*** Records supplied Section Begins ***
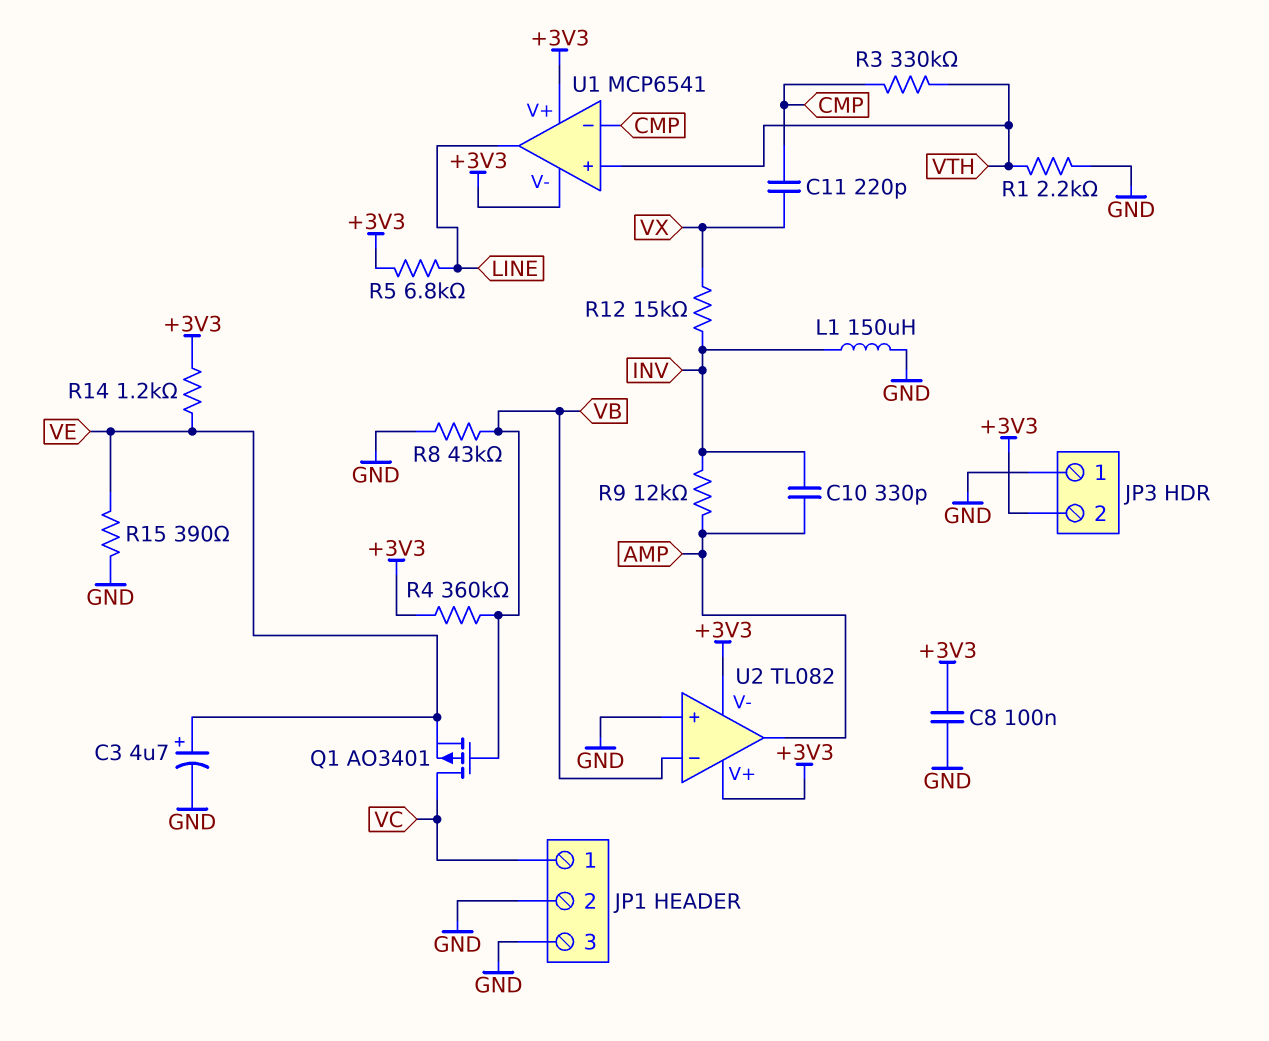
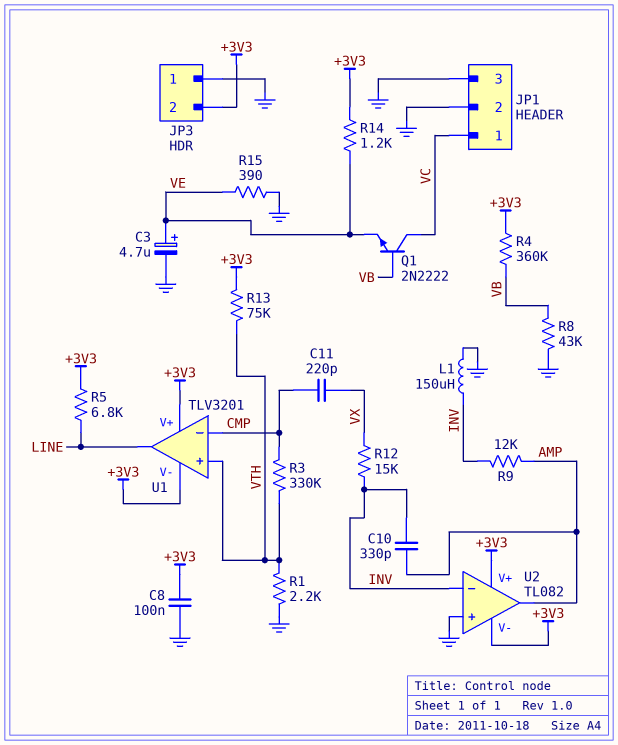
Q1: PMOS AO3401 (G VB, D VC, S VE) -> NPN 2N2222 (B VB, C VC, E VE)
R13: none -> 75k (+3V3, VTH)
U1: MCP6541 -> TLV3201
U2 pin in-: VB -> INV

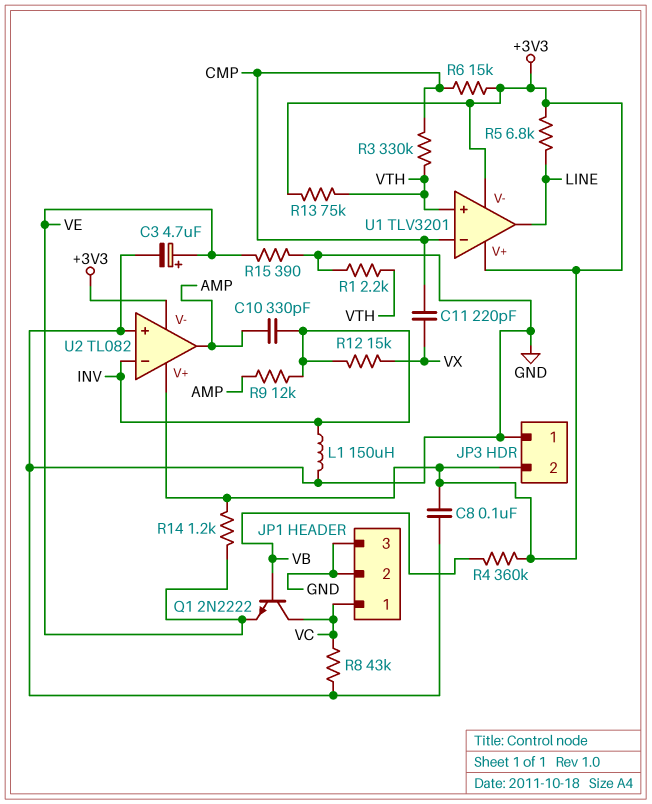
R6: none -> 15k (+3V3, CMP)
R8: 43k (GND, VB) -> 43k (GND, VC)

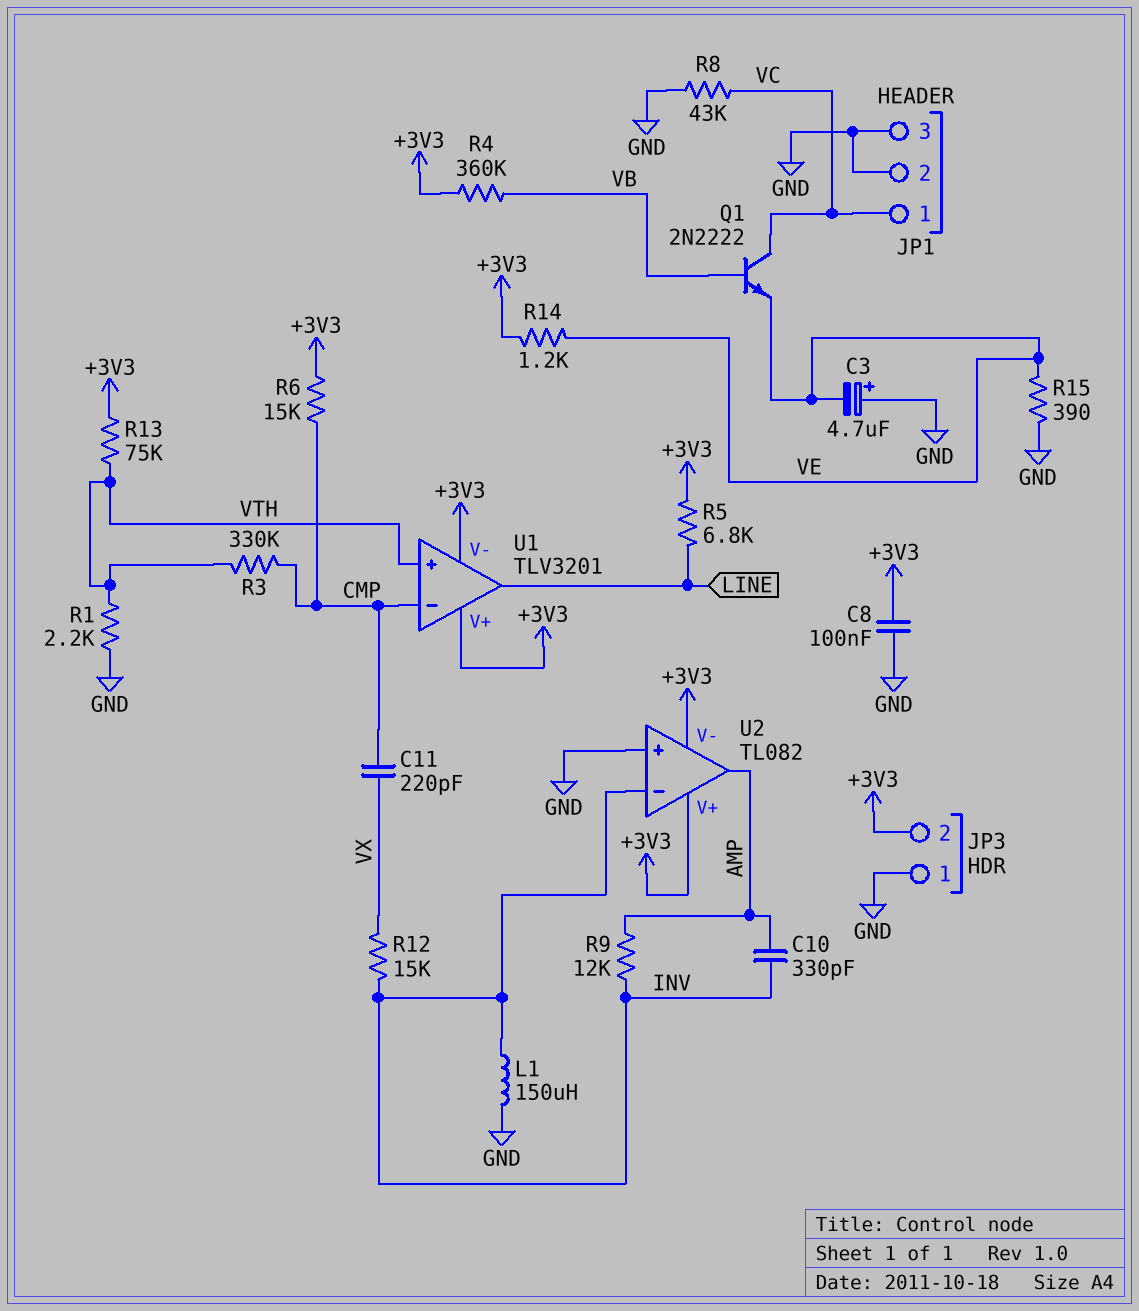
C3: 4.7uF (plus VE, minus GND) -> 4.7uF (plus GND, minus VE)

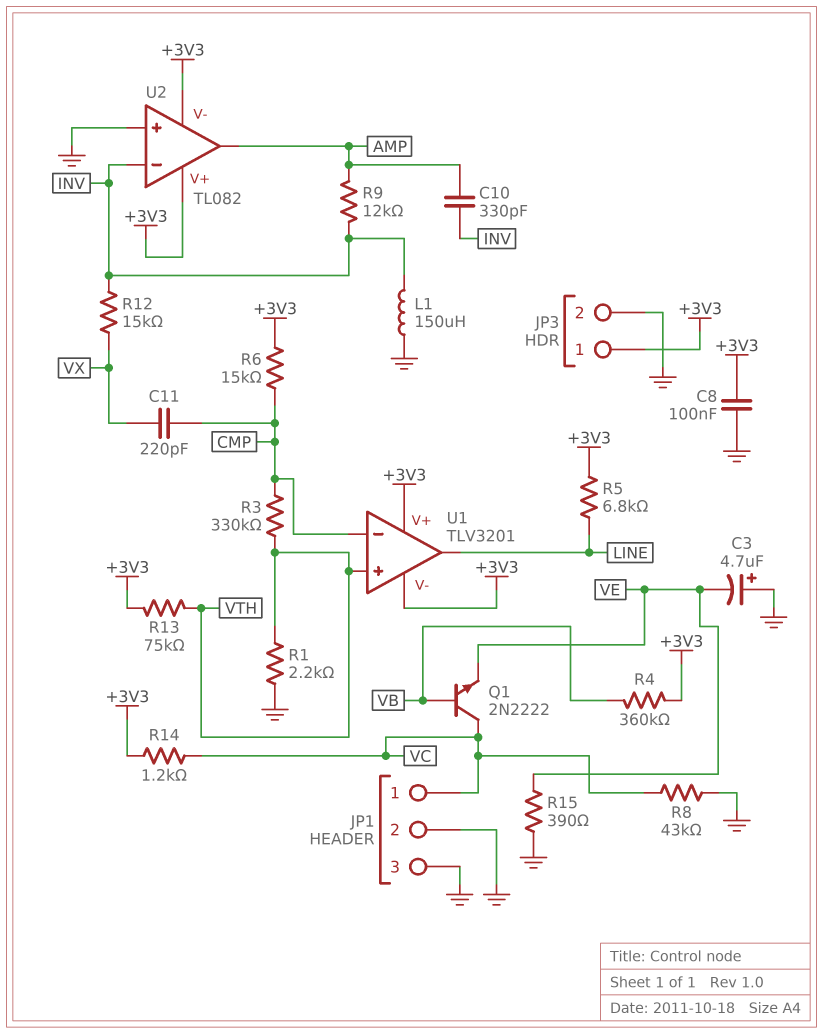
JP3 pin 1: GND -> +3V3
JP3 pin 2: +3V3 -> GND
R14: 1.2k (+3V3, VE) -> 1.2k (+3V3, VC)

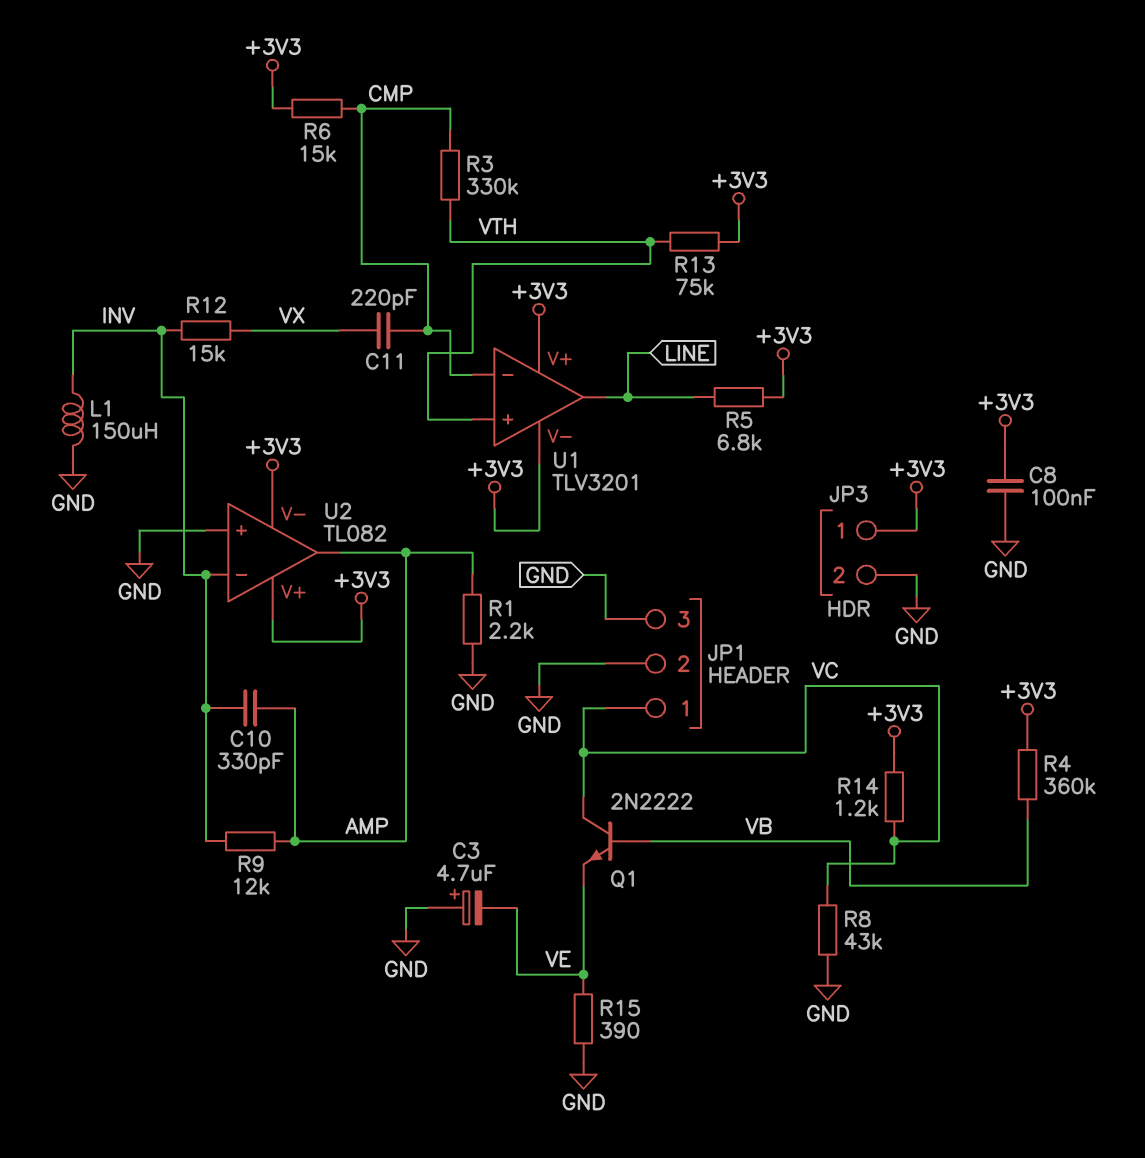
R1: 2.2k (GND, VTH) -> 2.2k (AMP, GND)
*** Records supplied Section Ends ***
Required action: Set down, word for word, only the lines running from the line with "U1: MCP6541 -> TLV3201" through the final line of the entries above, omitting all pictures.

Completed exercise:
U1: MCP6541 -> TLV3201
U2 pin in-: VB -> INV

R6: none -> 15k (+3V3, CMP)
R8: 43k (GND, VB) -> 43k (GND, VC)

C3: 4.7uF (plus VE, minus GND) -> 4.7uF (plus GND, minus VE)

JP3 pin 1: GND -> +3V3
JP3 pin 2: +3V3 -> GND
R14: 1.2k (+3V3, VE) -> 1.2k (+3V3, VC)

R1: 2.2k (GND, VTH) -> 2.2k (AMP, GND)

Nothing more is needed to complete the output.